### [Data to process]
◇ ◇ ◇ ◇ ◇

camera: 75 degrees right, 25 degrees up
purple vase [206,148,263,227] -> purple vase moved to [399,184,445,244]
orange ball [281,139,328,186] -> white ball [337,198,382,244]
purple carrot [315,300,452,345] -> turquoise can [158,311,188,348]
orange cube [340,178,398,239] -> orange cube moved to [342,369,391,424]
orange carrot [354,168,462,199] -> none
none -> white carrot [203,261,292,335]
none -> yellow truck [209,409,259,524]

◇ ◇ ◇ ◇ ◇

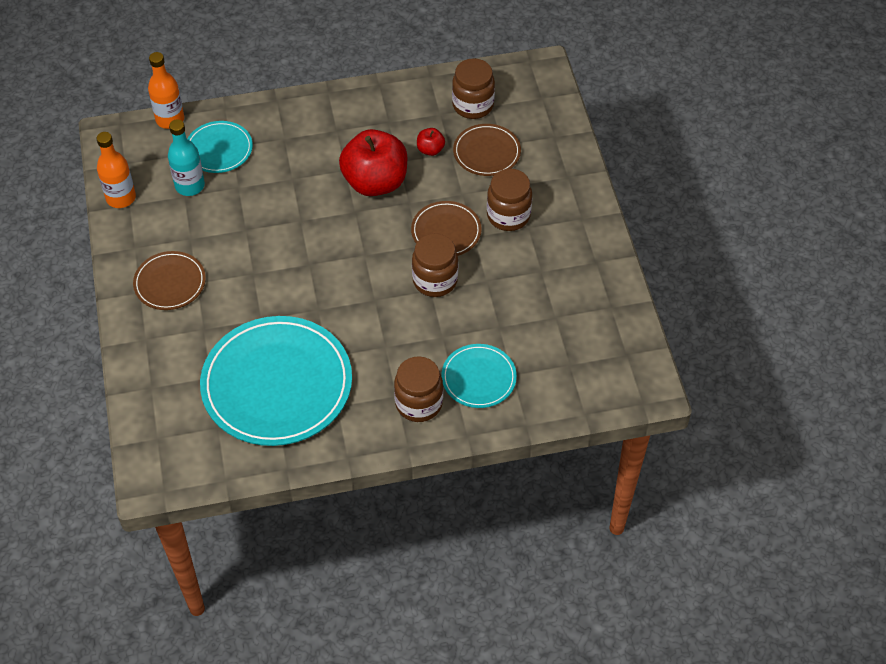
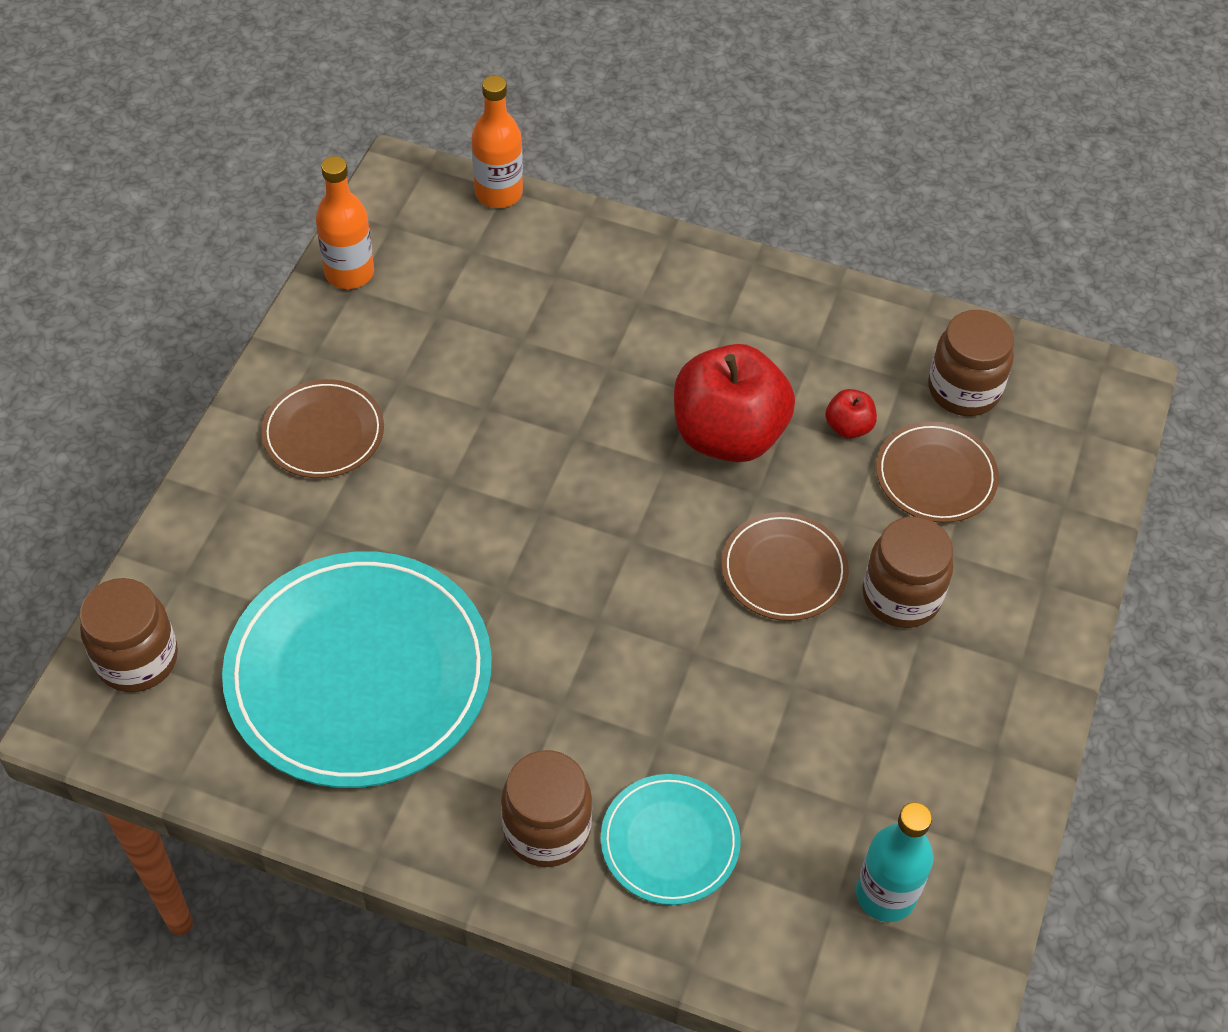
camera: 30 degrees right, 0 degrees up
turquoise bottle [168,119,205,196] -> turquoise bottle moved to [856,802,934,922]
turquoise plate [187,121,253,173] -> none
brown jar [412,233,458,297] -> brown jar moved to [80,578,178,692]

◇ ◇ ◇ ◇ ◇

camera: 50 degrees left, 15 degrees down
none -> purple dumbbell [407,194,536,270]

◇ ◇ ◇ ◇ ◇

### [Exercise details]
Return, from the data, each line that has the word "moved" in it.

### [Exercise solution]
purple vase [206,148,263,227] -> purple vase moved to [399,184,445,244]
orange cube [340,178,398,239] -> orange cube moved to [342,369,391,424]
turquoise bottle [168,119,205,196] -> turquoise bottle moved to [856,802,934,922]
brown jar [412,233,458,297] -> brown jar moved to [80,578,178,692]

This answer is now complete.